→ **AIM OF THE TASK**
Wherever a line below holds the word "stockpot", copy that line.

→ **DATA EXCERPT**
■ ■ ■ ■

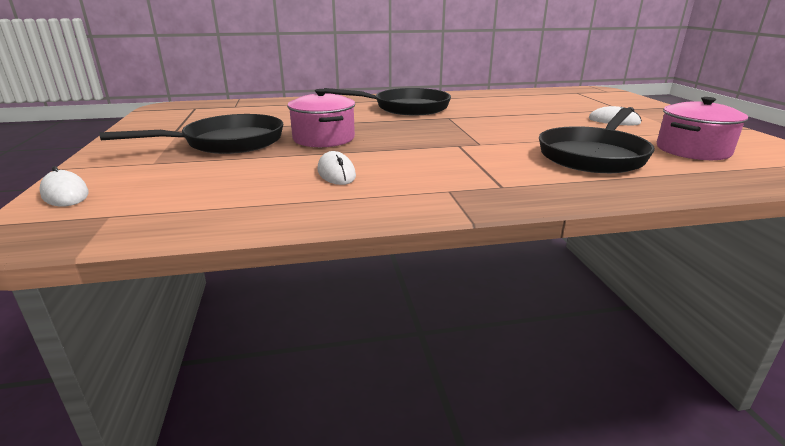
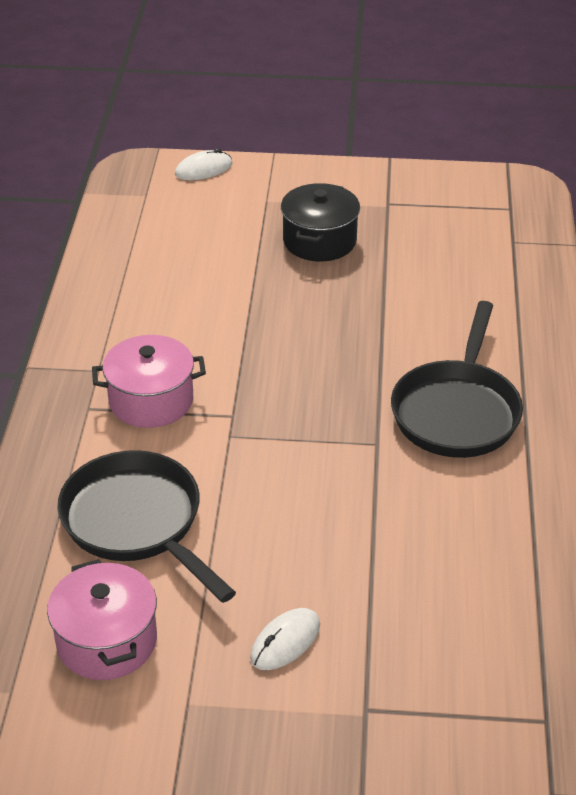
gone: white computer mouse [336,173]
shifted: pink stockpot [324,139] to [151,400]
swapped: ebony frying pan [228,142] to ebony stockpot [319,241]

■ ■ ■ ■

→ **SOLUTION FOR THIS EXERCISE**
shifted: pink stockpot [324,139] to [151,400]
swapped: ebony frying pan [228,142] to ebony stockpot [319,241]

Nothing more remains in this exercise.